Segment Start: Supplied records
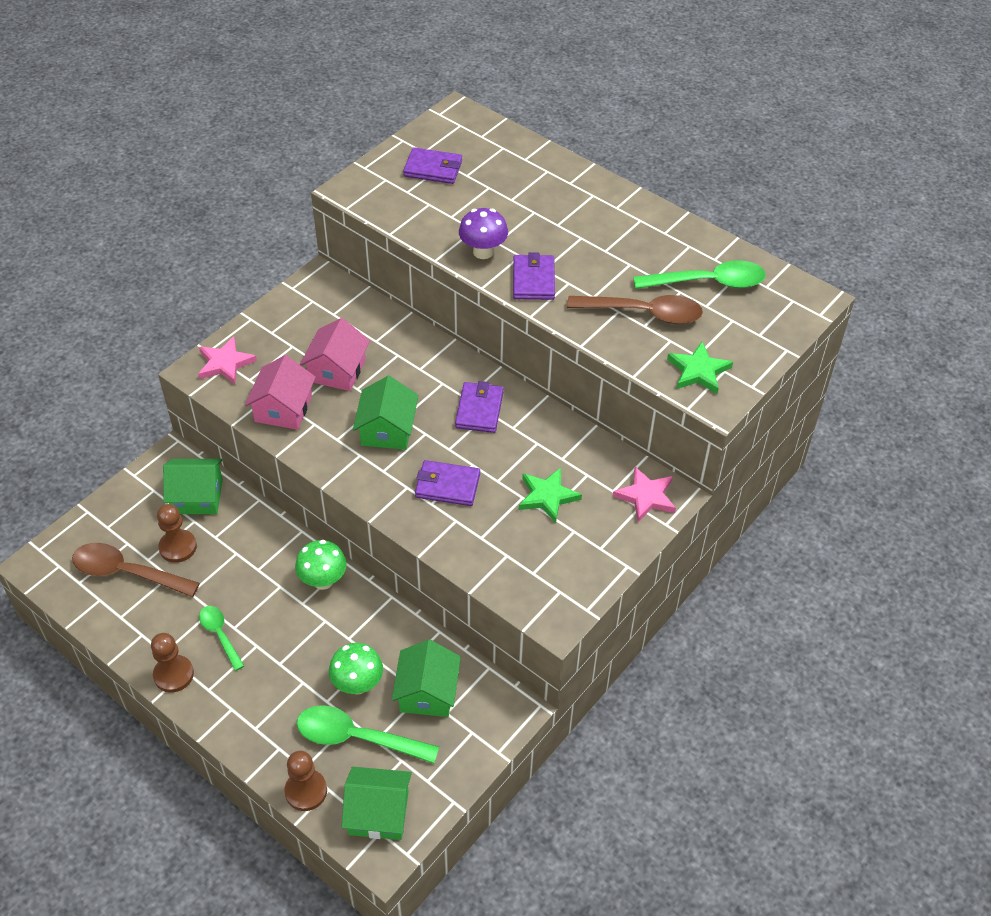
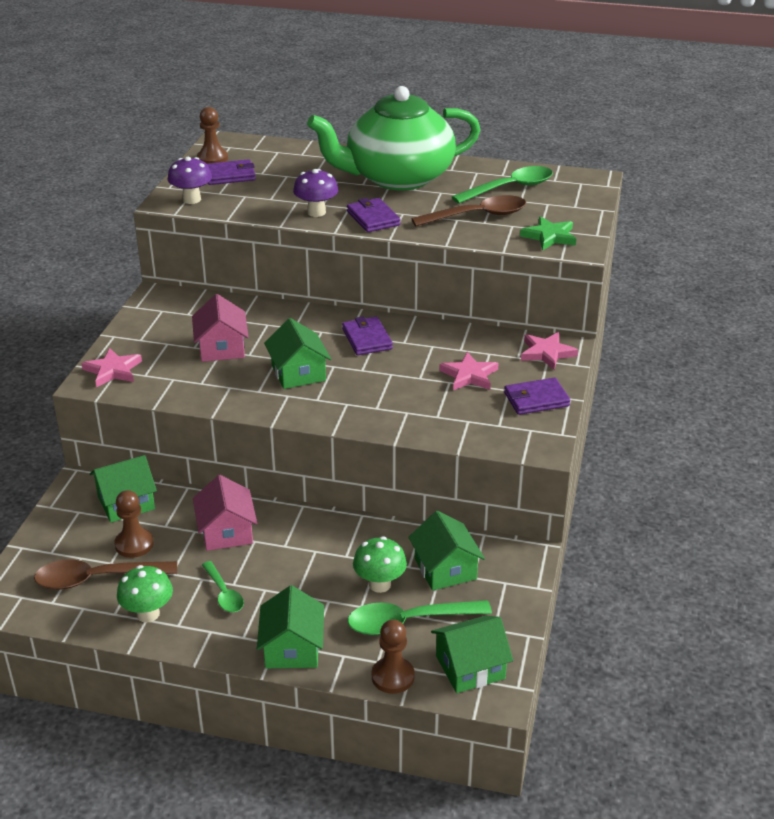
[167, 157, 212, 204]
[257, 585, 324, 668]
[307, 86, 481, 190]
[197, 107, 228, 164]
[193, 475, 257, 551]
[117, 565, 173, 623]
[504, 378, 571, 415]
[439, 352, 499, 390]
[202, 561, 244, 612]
Segment End: Supplied records
Assignment: Everything from the line containing "[257, 585, 324, 668]" to the end of the data above should be quoted exactly, please, both ends included, and nothing outside that span.

Exercise result:
[257, 585, 324, 668]
[307, 86, 481, 190]
[197, 107, 228, 164]
[193, 475, 257, 551]
[117, 565, 173, 623]
[504, 378, 571, 415]
[439, 352, 499, 390]
[202, 561, 244, 612]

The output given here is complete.